***** Record extracts

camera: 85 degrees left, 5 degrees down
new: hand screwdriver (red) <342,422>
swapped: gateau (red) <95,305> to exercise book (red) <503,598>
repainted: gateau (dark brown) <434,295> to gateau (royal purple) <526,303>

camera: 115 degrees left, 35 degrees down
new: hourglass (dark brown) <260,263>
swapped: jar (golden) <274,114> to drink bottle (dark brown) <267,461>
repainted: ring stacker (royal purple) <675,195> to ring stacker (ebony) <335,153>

**********
***** Record extracts

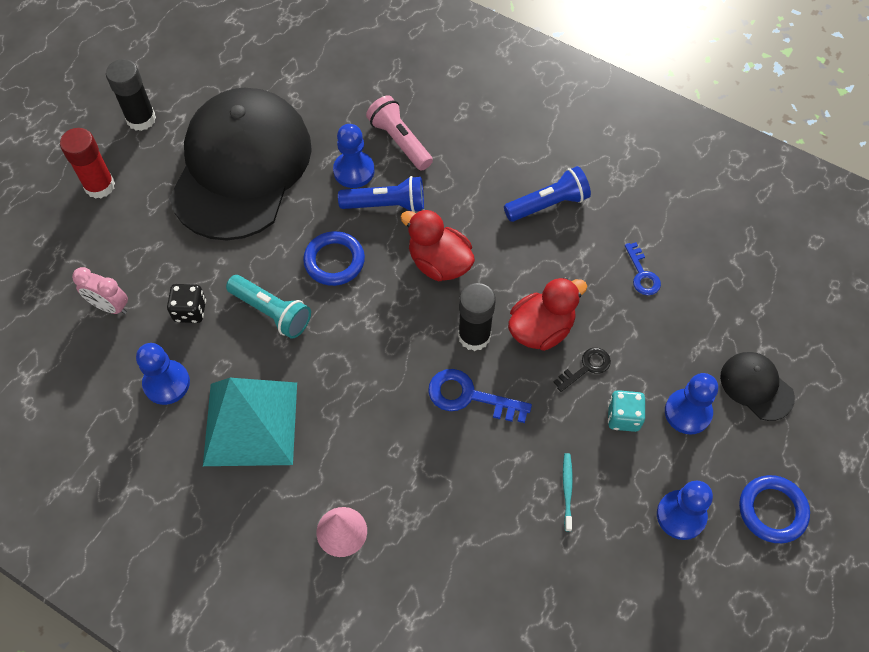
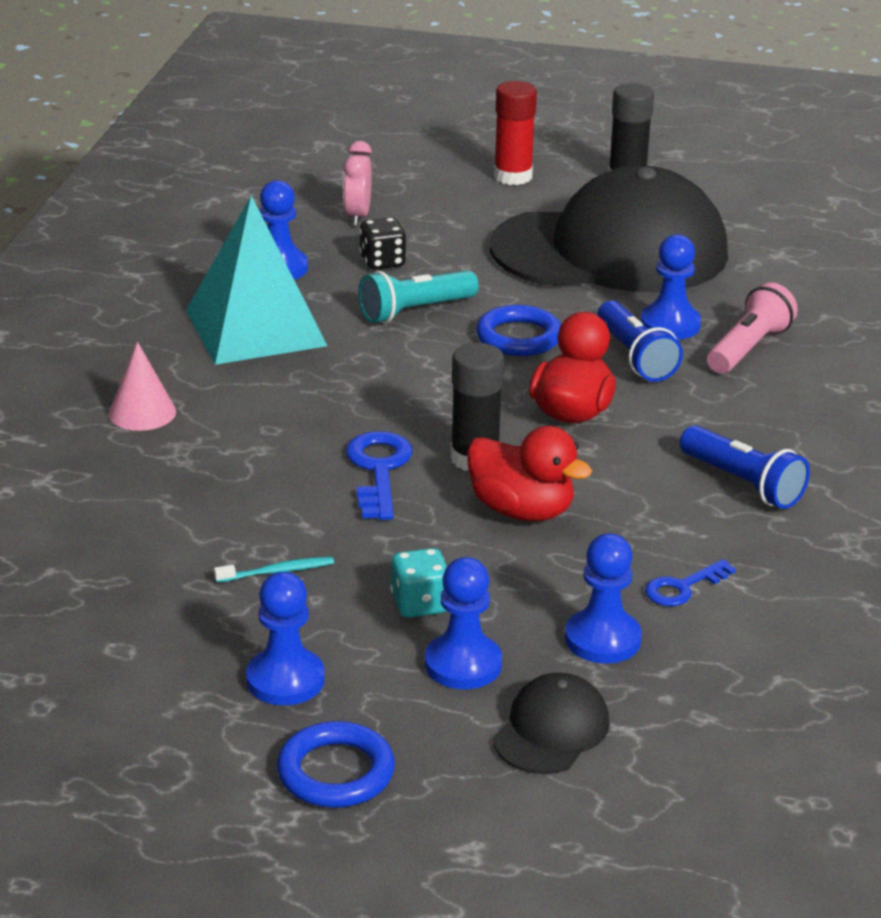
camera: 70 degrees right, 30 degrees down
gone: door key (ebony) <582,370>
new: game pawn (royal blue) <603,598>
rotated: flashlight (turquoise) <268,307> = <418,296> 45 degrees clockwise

**********

About this exercise:
Print the lines above from the one with "camera: 85 degrees left, 5 degrees down" through the one with "swapped: gateau (red)", both included, exactly as written and nothing more.

The completed task:
camera: 85 degrees left, 5 degrees down
new: hand screwdriver (red) <342,422>
swapped: gateau (red) <95,305> to exercise book (red) <503,598>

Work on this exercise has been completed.